Dataset excerpts
____________

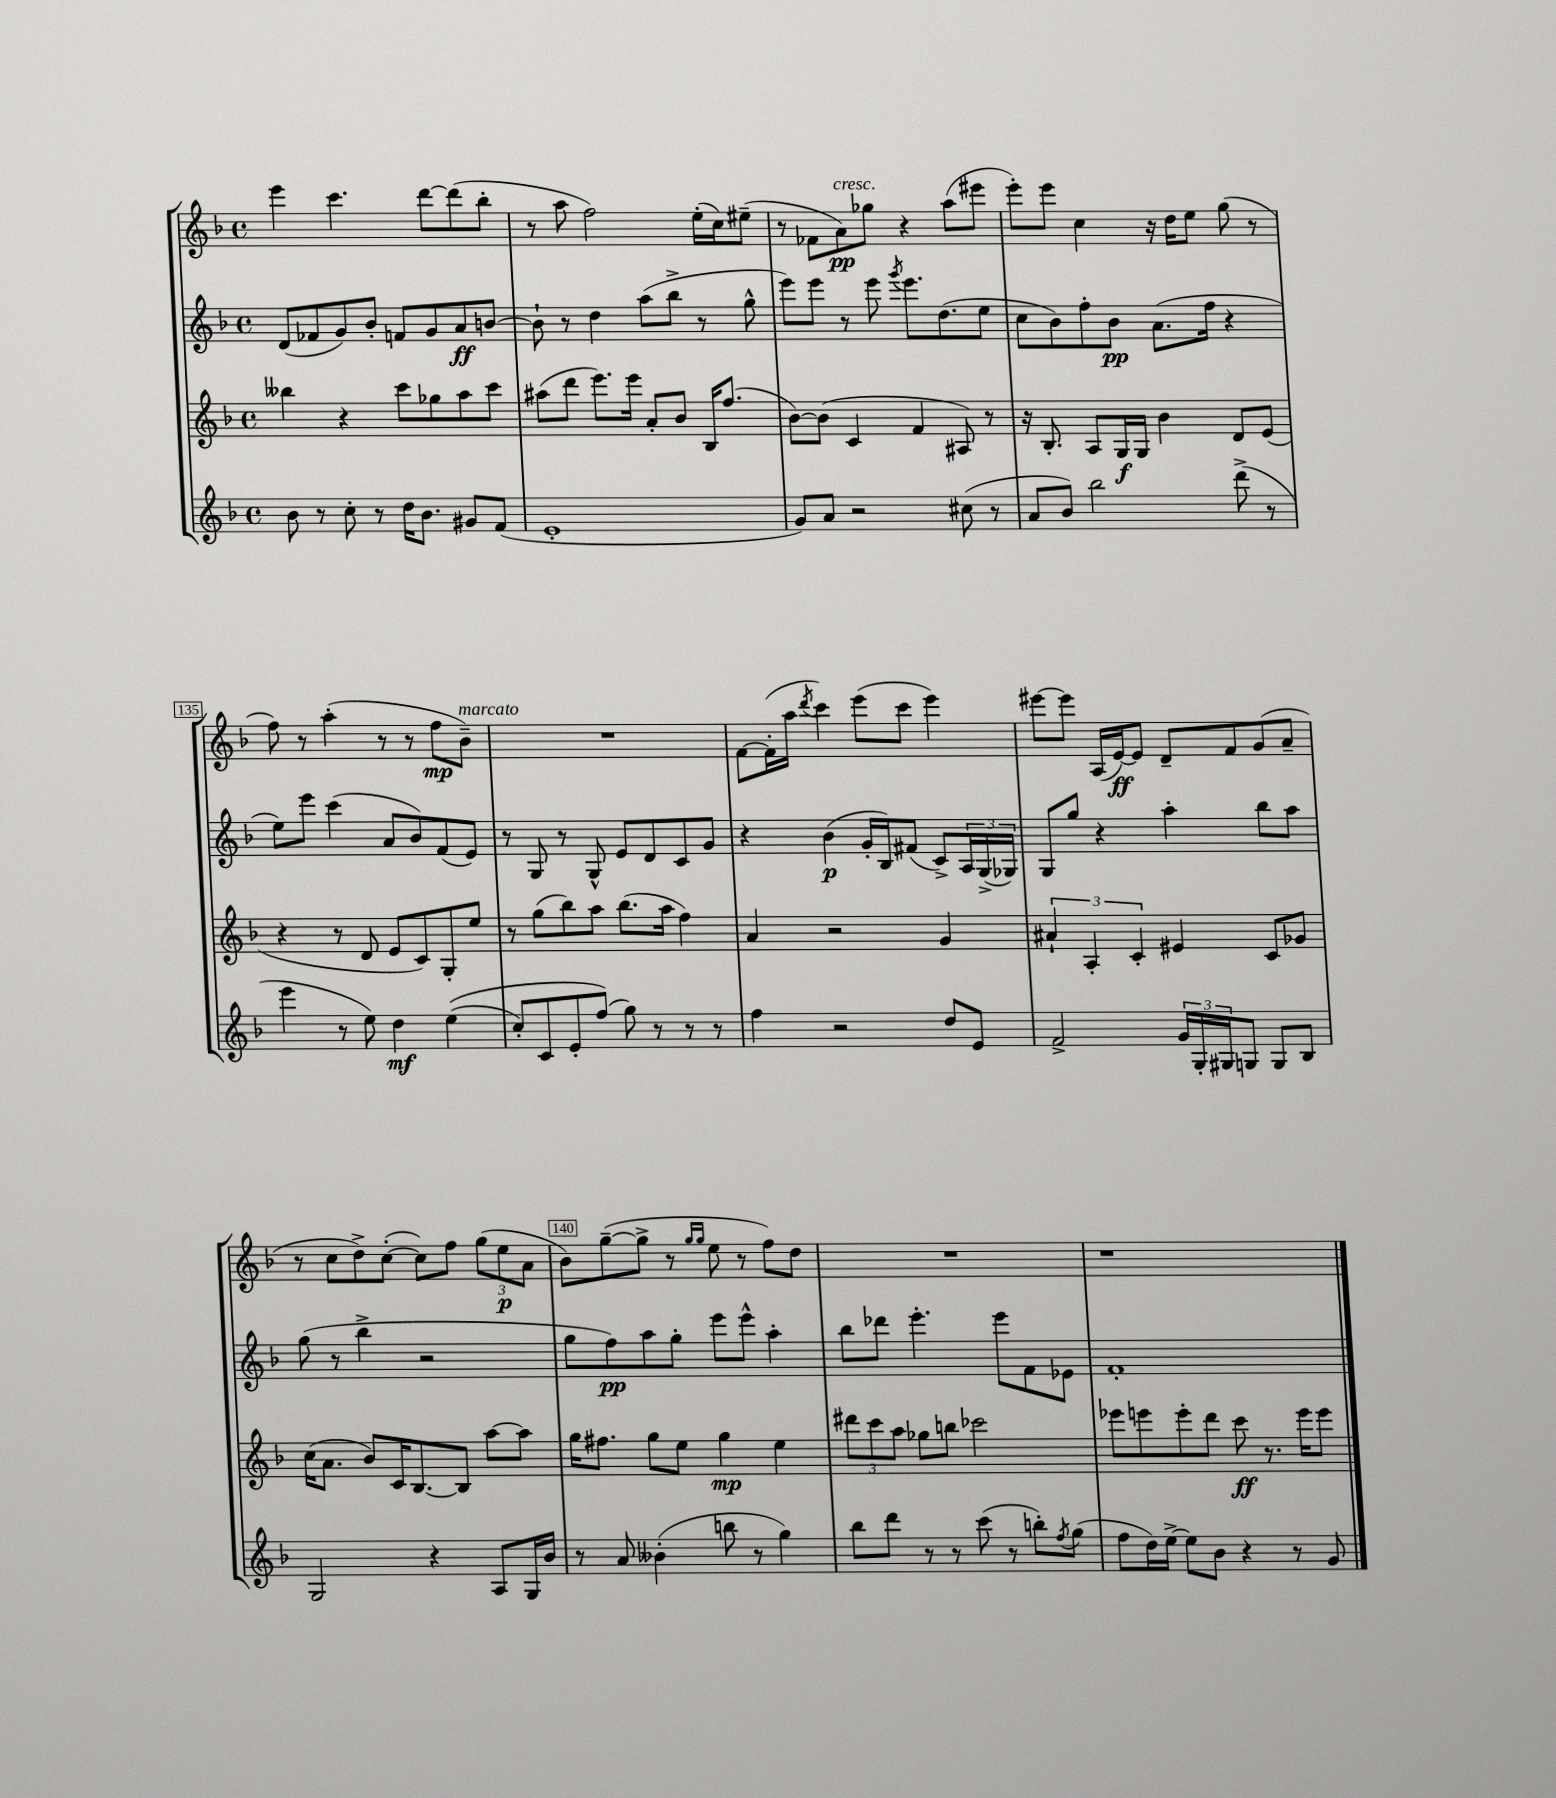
<<
\new StaffGroup <<
\new Staff = "s0" {
    \clef treble \key f \major \defaultTimeSignature \time 4/4
    e'''4 c'''4. d'''8~ d'''8( bes''8-. |
    r8 a''8 f''2) e''16-.( c''16) eis''8--( |
    r8 fes'8 a'8\pp^\markup { \italic "cresc." }) ges''8 r4 a''8( eis'''8 |
    e'''8-.) e'''8 c''4 r16 d''16 e''8 g''8( r8 |
    f''8) r8 a''4-.( r8 r8 f''8\mp bes'8--^\markup { \italic "marcato" }) |
    R1 |
    f'8~ f'16-.( a''16 \acciaccatura { d'''8 } c'''4) e'''8( c'''8 e'''4) |
    eis'''8~ eis'''8 a16( e'16~\ff) e'8 d'8-- f'8 g'8( a'8-- |
    r8 c''8 d''8->) c''8~-.( c''8) f''8 \tuplet 3/2 { g''8( e''8\p a'8 } |
    bes'8) g''8~--( g''8-> r8 \grace { g''16 g''16 } e''8 r8 f''8) d''8 |
    R1 |
    r1 \bar "|." |
}
\new Staff = "s1" {
    \clef treble \key f \major \defaultTimeSignature \time 4/4
    d'8( fes'8 g'8) bes'8-. f'8 g'8 a'8\ff b'8~ |
    b'8-! r8 d''4 a''8( bes''8-> r8 g''8-^ |
    e'''8) e'''8 r8 e'''8 \acciaccatura { g'''8 } e'''8. d''8.( e''8 |
    c''8 bes'8) f''8-. bes'8\pp a'8.( f''16 r4 |
    e''8) e'''8 c'''4( a'8 bes'8) f'8( e'8) |
    r8 g8 r8 g8-^ e'8 d'8 c'8 g'8 |
    r4 bes'4\p( g'16-. bes16) fis'8( c'8->) \tuplet 3/2 { a16 g16->( ges16) } |
    g8 g''8 r4 a''4-. bes''8 a''8 |
    g''8( r8 bes''4-> r2 |
    g''8 f''8\pp) a''8 g''8-. e'''8 e'''8-^ a''4-. |
    bes''8 des'''8 e'''4.-. e'''8 f'8 ees'8 |
    f'1-. \bar "|." |
}
\new Staff = "s2" {
    \clef treble \key f \major \defaultTimeSignature \time 4/4
    beses''4 r4 c'''8 ges''8 a''8 c'''8 |
    ais''8( d'''8 e'''8.) e'''16 a'8-. bes'8 bes16 f''8.( |
    bes'8~) bes'8( c'4 f'4 ais8) r8 |
    r16 bes8.-. a8 g16\f g16 bes'4 d'8 e'8( |
    r4 r8 d'8 e'8 c'8) g8-. e''8 |
    r8 g''8( bes''8) a''8 bes''8.( a''16 f''4) |
    a'4 r2 g'4 |
    \tuplet 3/2 { ais'4-! a4-. c'4-. } eis'4 c'8 ges'8 |
    c''16( a'8. bes'8) c'16 bes8.~ bes8 a''8~ a''8 |
    g''16 fis''8. g''8 e''8 g''4\mp e''4 |
    \tuplet 3/2 { dis'''8 c'''8 a''8 } ges''8 b''8 ces'''2 |
    ees'''8 e'''8 e'''8-. d'''8 c'''8\ff r8. e'''16 e'''8 \bar "|." |
}
\new Staff = "s3" {
    \clef treble \key f \major \defaultTimeSignature \time 4/4
    bes'8 r8 c''8-. r8 d''16 bes'8. gis'8 f'8( |
    e'1-. |
    g'8) a'8 r2 cis''8( r8 |
    a'8 bes'8) bes''2 d'''8->( r8 |
    e'''4 r8 e''8) d''4\mf e''4(\( |
    c''8-.) c'8 e'8-. f''8(\) g''8) r8 r8 r8 |
    f''4 r2 d''8 e'8 |
    f'2-> \tuplet 3/2 { g'16 g16-. gis16 } g8 g8 bes8 |
    g2 r4 a8 g16 bes'16 |
    r8 a'8 beses'4-.( b''8 r8 g''4) |
    bes''8 d'''8 r8 r8 c'''8( r8 b''8-.) \acciaccatura { f''8 } g''8( |
    f''8 d''16) e''16~-> e''8 bes'8 r4 r8 g'8 \bar "|." |
}
>>
>>
\layout { \context { \Score currentBarNumber = #131 \override BarNumber.break-visibility = ##(#f #t #t) barNumberVisibility = #(every-nth-bar-number-visible 5) \override BarNumber.stencil = #(make-stencil-boxer 0.1 0.3 ly:text-interface::print) } }
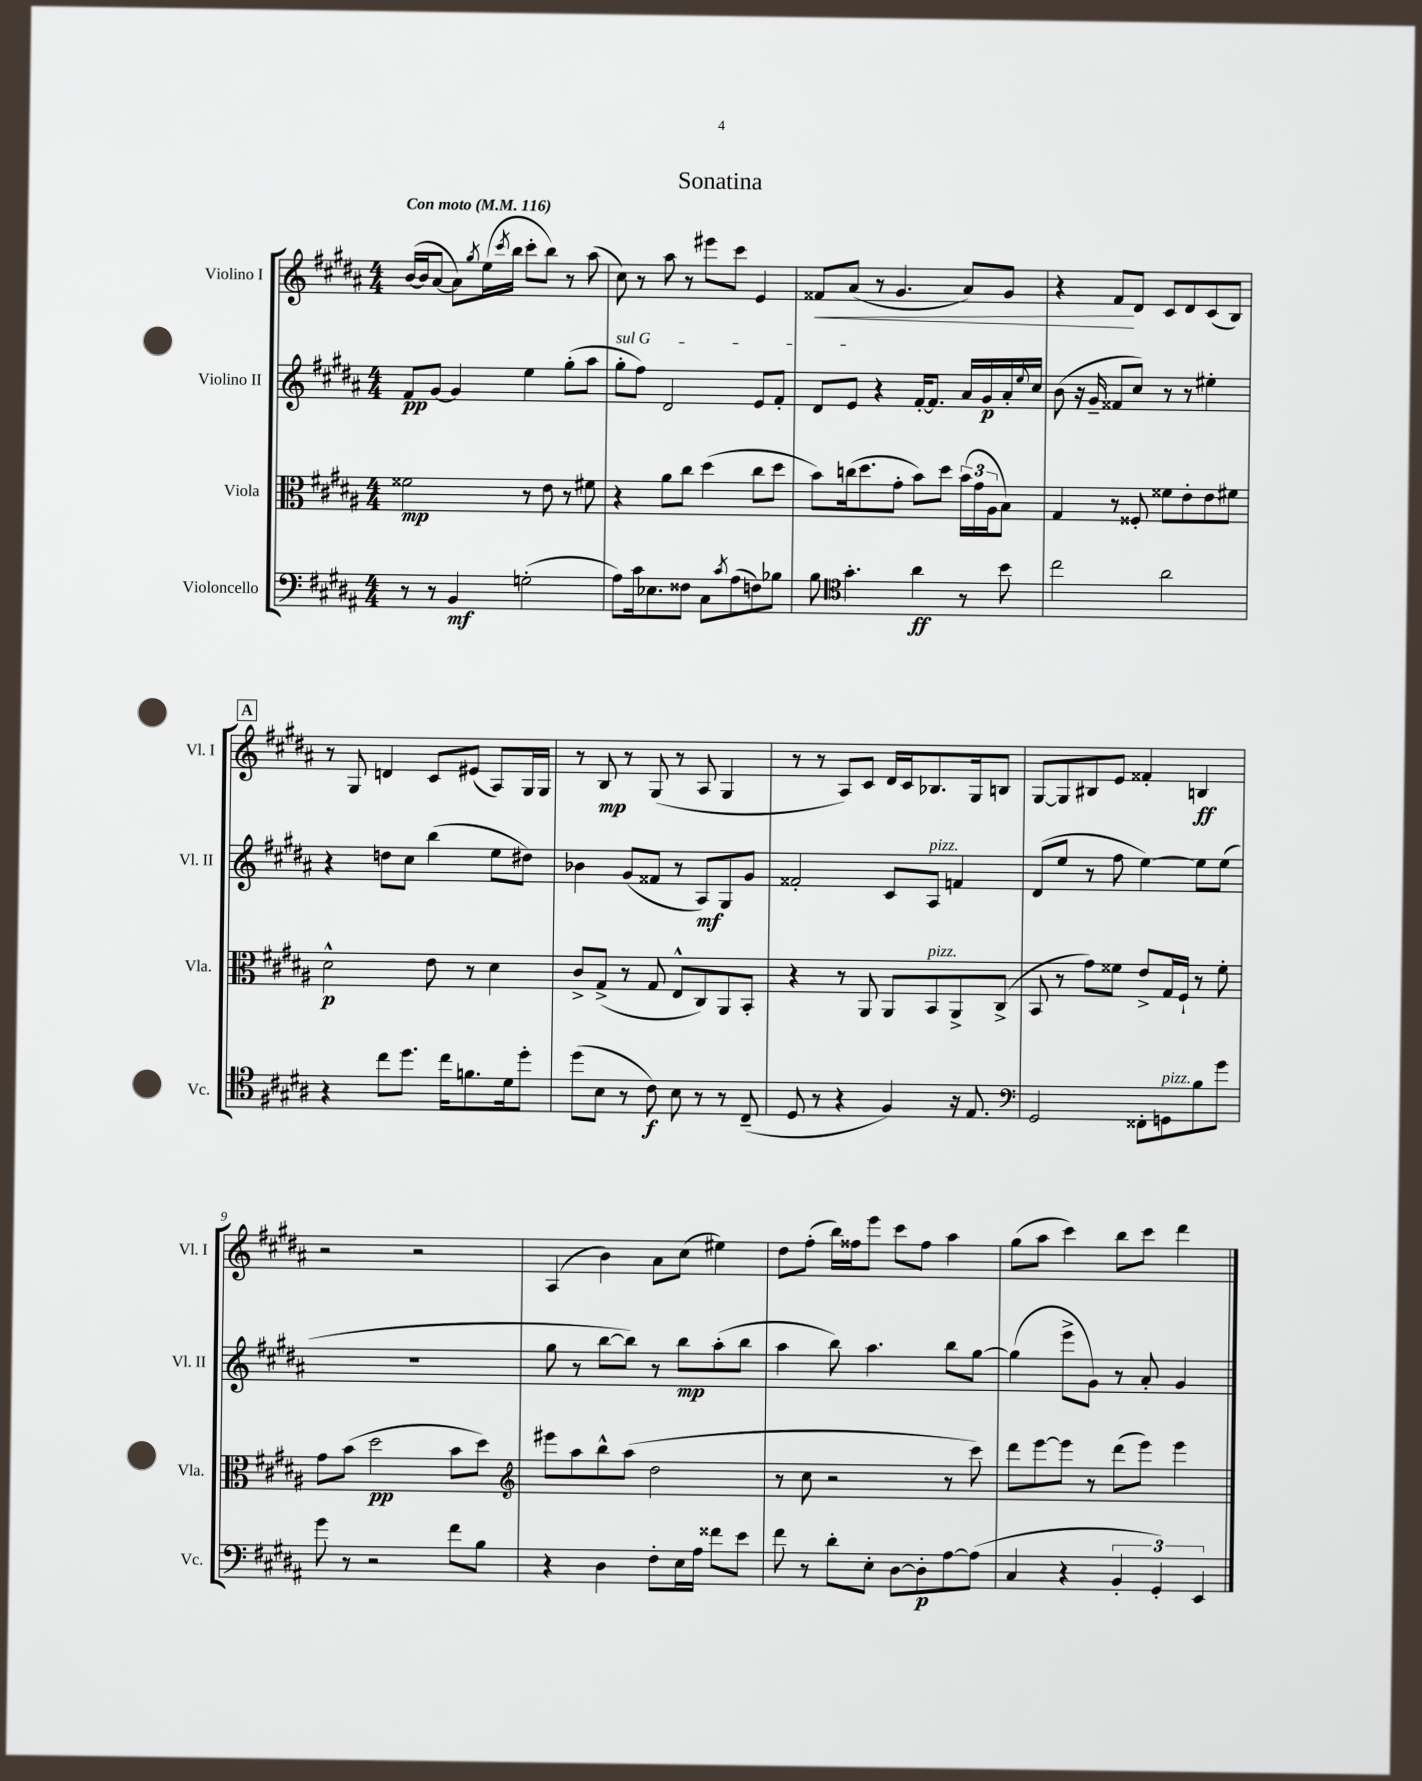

____________

▸ EXERCISE: Duplicate the notation of every piece of material above line for line, leaving out the pictures.

▸ TASK OUTPUT:
<<
\new StaffGroup <<
\new Staff = "s0" {
    \clef treble \key f \major \defaultTimeSignature \time 4/4
    e'''4 c'''4. d'''8~ d'''8( bes''8-. |
    r8 a''8 f''2) e''16-.( c''16) eis''8--( |
    r8 fes'8 a'8\pp^\markup { \italic "cresc." }) ges''8 r4 a''8( eis'''8 |
    e'''8-.) e'''8 c''4 r16 d''16 e''8 g''8( r8 |
    f''8) r8 a''4-.( r8 r8 f''8\mp bes'8--^\markup { \italic "marcato" }) |
    R1 |
    f'8~ f'16-.( a''16 \acciaccatura { d'''8 } c'''4) e'''8( c'''8 e'''4) |
    eis'''8~ eis'''8 a16( e'16~\ff) e'8 d'8-- f'8 g'8( a'8-- |
    r8 c''8 d''8->) c''8~-.( c''8) f''8 \tuplet 3/2 { g''8( e''8\p a'8 } |
    bes'8) g''8~--( g''8-> r8 \grace { g''16 g''16 } e''8 r8 f''8) d''8 |
    R1 |
    r1 \bar "|." |
}
\new Staff = "s1" {
    \clef treble \key f \major \defaultTimeSignature \time 4/4
    d'8( fes'8 g'8) bes'8-. f'8 g'8 a'8\ff b'8~ |
    b'8-! r8 d''4 a''8( bes''8-> r8 g''8-^ |
    e'''8) e'''8 r8 e'''8 \acciaccatura { g'''8 } e'''8. d''8.( e''8 |
    c''8 bes'8) f''8-. bes'8\pp a'8.( f''16 r4 |
    e''8) e'''8 c'''4( a'8 bes'8) f'8( e'8) |
    r8 g8 r8 g8-^ e'8 d'8 c'8 g'8 |
    r4 bes'4\p( g'16-. bes16) fis'8( c'8->) \tuplet 3/2 { a16 g16->( ges16) } |
    g8 g''8 r4 a''4-. bes''8 a''8 |
    g''8( r8 bes''4-> r2 |
    g''8 f''8\pp) a''8 g''8-. e'''8 e'''8-^ a''4-. |
    bes''8 des'''8 e'''4.-. e'''8 f'8 ees'8 |
    f'1-. \bar "|." |
}
\new Staff = "s2" {
    \clef treble \key f \major \defaultTimeSignature \time 4/4
    beses''4 r4 c'''8 ges''8 a''8 c'''8 |
    ais''8( d'''8 e'''8.) e'''16 a'8-. bes'8 bes16 f''8.( |
    bes'8~) bes'8( c'4 f'4 ais8) r8 |
    r16 bes8.-. a8 g16\f g16 bes'4 d'8 e'8( |
    r4 r8 d'8 e'8 c'8) g8-. e''8 |
    r8 g''8( bes''8) a''8 bes''8.( a''16 f''4) |
    a'4 r2 g'4 |
    \tuplet 3/2 { ais'4-! a4-. c'4-. } eis'4 c'8 ges'8 |
    c''16( a'8. bes'8) c'16 bes8.~ bes8 a''8~ a''8 |
    g''16 fis''8. g''8 e''8 g''4\mp e''4 |
    \tuplet 3/2 { dis'''8 c'''8 a''8 } ges''8 b''8 ces'''2 |
    ees'''8 e'''8 e'''8-. d'''8 c'''8\ff r8. e'''16 e'''8 \bar "|." |
}
\new Staff = "s3" {
    \clef treble \key f \major \defaultTimeSignature \time 4/4
    bes'8 r8 c''8-. r8 d''16 bes'8. gis'8 f'8( |
    e'1-. |
    g'8) a'8 r2 cis''8( r8 |
    a'8 bes'8) bes''2 d'''8->( r8 |
    e'''4 r8 e''8) d''4\mf e''4(\( |
    c''8-.) c'8 e'8-. f''8(\) g''8) r8 r8 r8 |
    f''4 r2 d''8 e'8 |
    f'2-> \tuplet 3/2 { g'16 g16-. gis16 } g8 g8 bes8 |
    g2 r4 a8 g16 bes'16 |
    r8 a'8 beses'4-.( b''8 r8 g''4) |
    bes''8 d'''8 r8 r8 c'''8( r8 b''8-.) \acciaccatura { f''8 } g''8( |
    f''8 d''16) e''16~-> e''8 bes'8 r4 r8 g'8 \bar "|." |
}
>>
>>
\layout { \context { \Score currentBarNumber = #131 \override BarNumber.break-visibility = ##(#f #t #t) barNumberVisibility = #(every-nth-bar-number-visible 5) \override BarNumber.stencil = #(make-stencil-boxer 0.1 0.3 ly:text-interface::print) } }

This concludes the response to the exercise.